> Problem requirements
In your answer, give each entry again exactly as it appears.

> Given records

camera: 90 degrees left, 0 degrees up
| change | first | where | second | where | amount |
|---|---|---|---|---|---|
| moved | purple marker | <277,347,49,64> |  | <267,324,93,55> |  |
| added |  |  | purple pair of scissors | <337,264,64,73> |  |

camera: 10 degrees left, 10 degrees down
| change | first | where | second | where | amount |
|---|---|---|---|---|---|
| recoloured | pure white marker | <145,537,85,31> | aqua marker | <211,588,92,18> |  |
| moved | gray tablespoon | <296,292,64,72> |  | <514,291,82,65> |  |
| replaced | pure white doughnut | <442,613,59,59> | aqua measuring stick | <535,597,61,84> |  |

> Solution
camera: 90 degrees left, 0 degrees up
| change | first | where | second | where | amount |
|---|---|---|---|---|---|
| moved | purple marker | <277,347,49,64> |  | <267,324,93,55> |  |
| added |  |  | purple pair of scissors | <337,264,64,73> |  |

camera: 10 degrees left, 10 degrees down
| change | first | where | second | where | amount |
|---|---|---|---|---|---|
| recoloured | pure white marker | <145,537,85,31> | aqua marker | <211,588,92,18> |  |
| moved | gray tablespoon | <296,292,64,72> |  | <514,291,82,65> |  |
| replaced | pure white doughnut | <442,613,59,59> | aqua measuring stick | <535,597,61,84> |  |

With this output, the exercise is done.